* [Data section]:

+++++

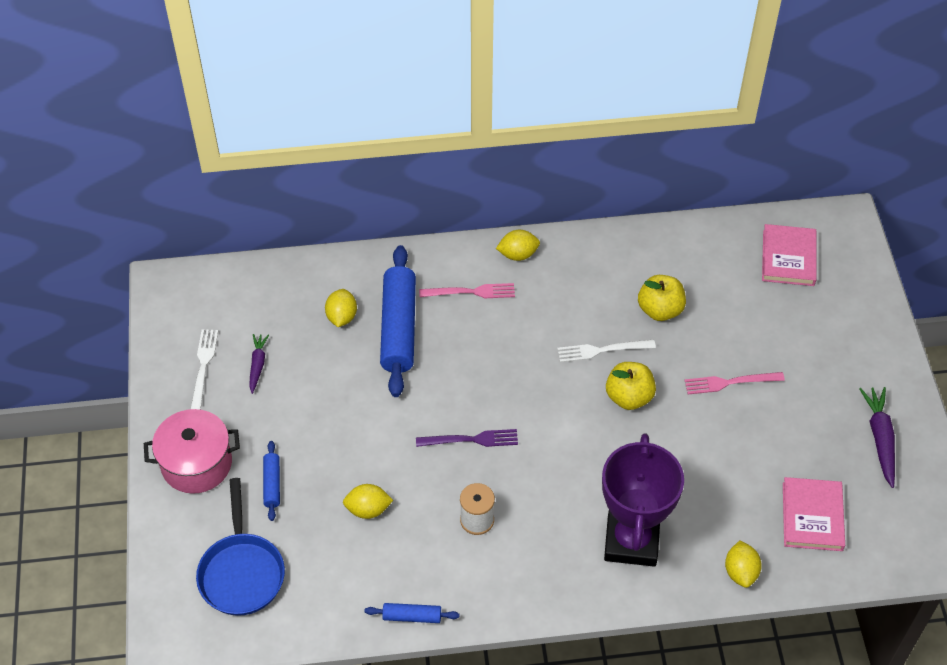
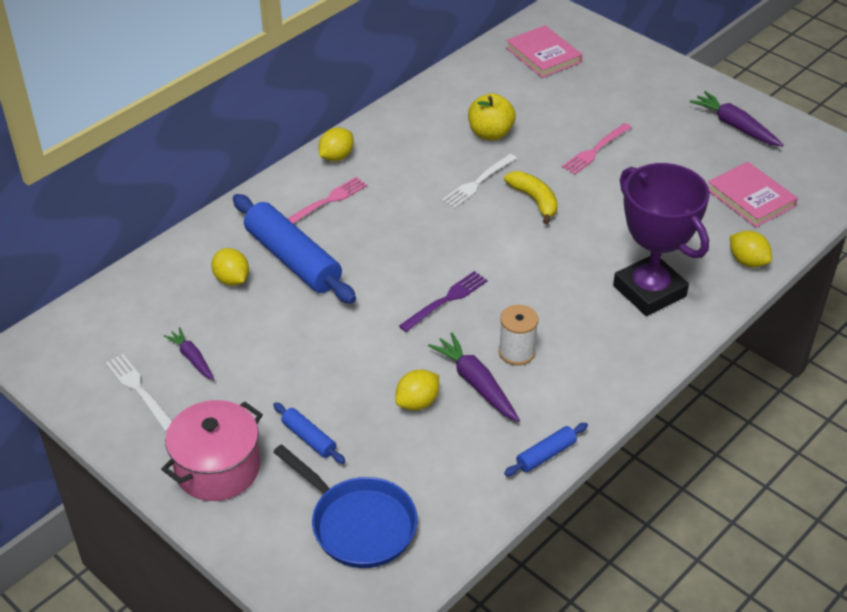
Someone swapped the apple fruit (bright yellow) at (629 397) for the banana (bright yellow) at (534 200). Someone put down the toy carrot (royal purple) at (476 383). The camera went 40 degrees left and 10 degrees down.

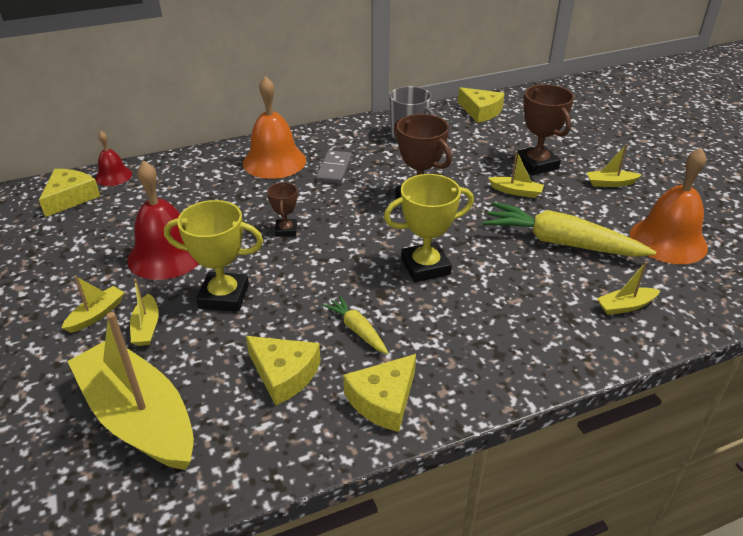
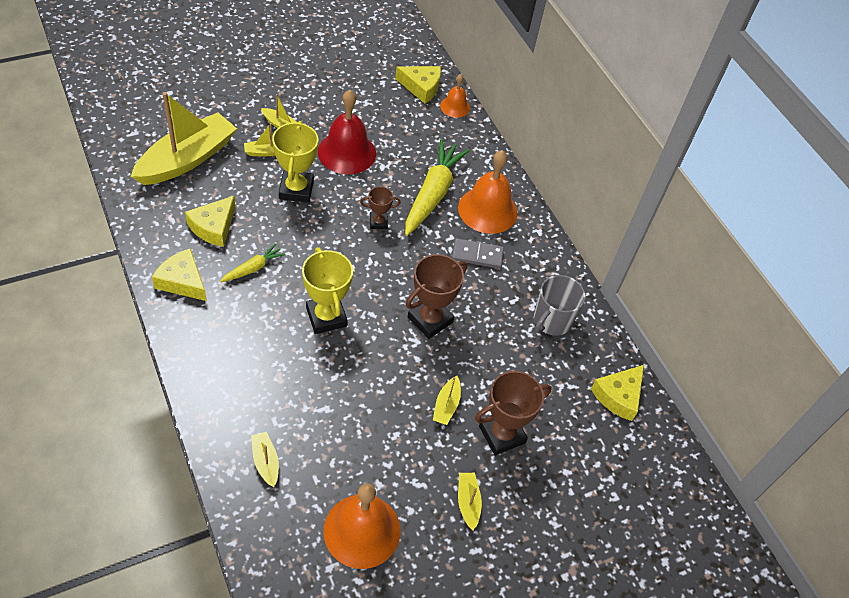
Someone repainted the school bell (crimson) at (113 176), which became the school bell (orange) at (455 107). Someone carried the toy carrot (bright yellow) from (561 243) to (433 194). The camera went 80 degrees right and 15 degrees up.

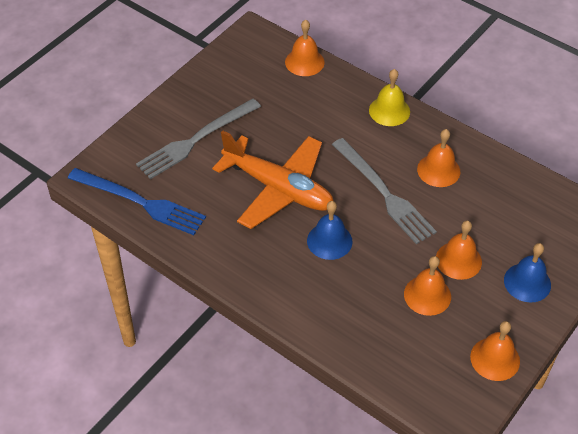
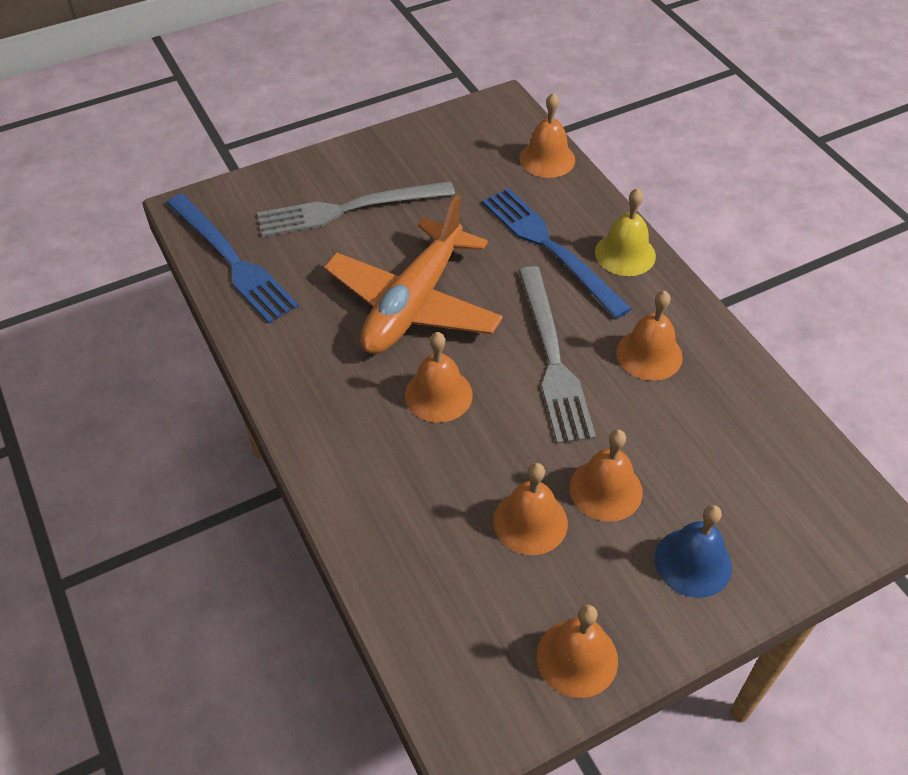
Someone rotated the plane (orange) at (278 188) by 60 degrees clockwise. Someone repainted the school bell (cobalt) at (329 241), which became the school bell (orange) at (438 394). Someone put down the table fork (cobalt) at (550 248). The camera went 25 degrees right and 0 degrees up.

+++++

* [What is being asked]: The data above must be written out again without alteration, and the pictures in them must be excluded.

* [Your response]:
Someone swapped the apple fruit (bright yellow) at (629 397) for the banana (bright yellow) at (534 200). Someone put down the toy carrot (royal purple) at (476 383). The camera went 40 degrees left and 10 degrees down.

Someone repainted the school bell (crimson) at (113 176), which became the school bell (orange) at (455 107). Someone carried the toy carrot (bright yellow) from (561 243) to (433 194). The camera went 80 degrees right and 15 degrees up.

Someone rotated the plane (orange) at (278 188) by 60 degrees clockwise. Someone repainted the school bell (cobalt) at (329 241), which became the school bell (orange) at (438 394). Someone put down the table fork (cobalt) at (550 248). The camera went 25 degrees right and 0 degrees up.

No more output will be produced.